### To do:
Nothing but the pictures should be dropped; repeat the rest of the data below exactly.
Dataset extract below:
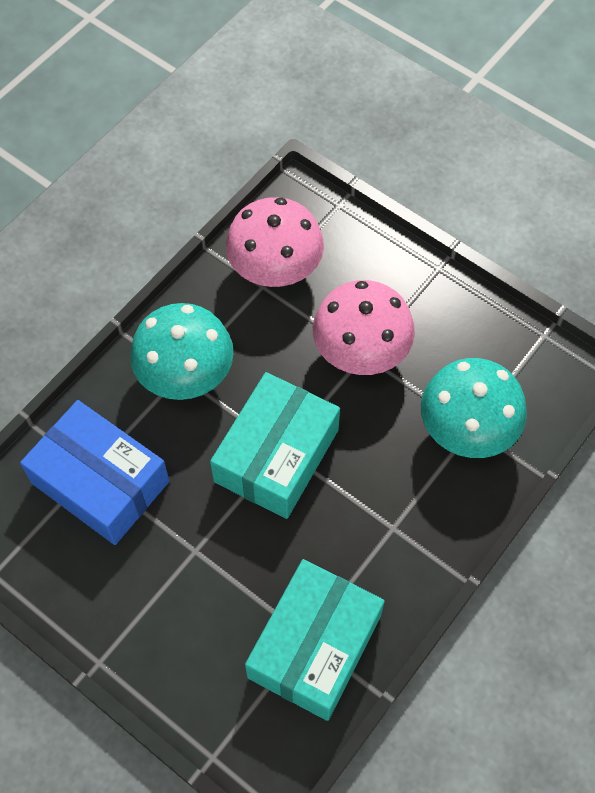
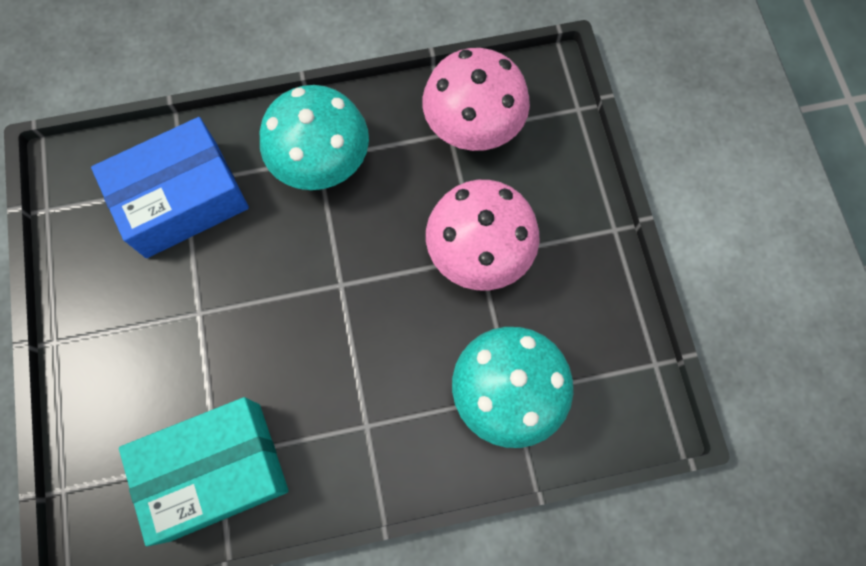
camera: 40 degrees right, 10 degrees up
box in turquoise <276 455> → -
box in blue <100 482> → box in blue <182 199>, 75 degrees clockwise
End of Dataset extract.
### Task result:
camera: 40 degrees right, 10 degrees up
box in turquoise <276 455> → -
box in blue <100 482> → box in blue <182 199>, 75 degrees clockwise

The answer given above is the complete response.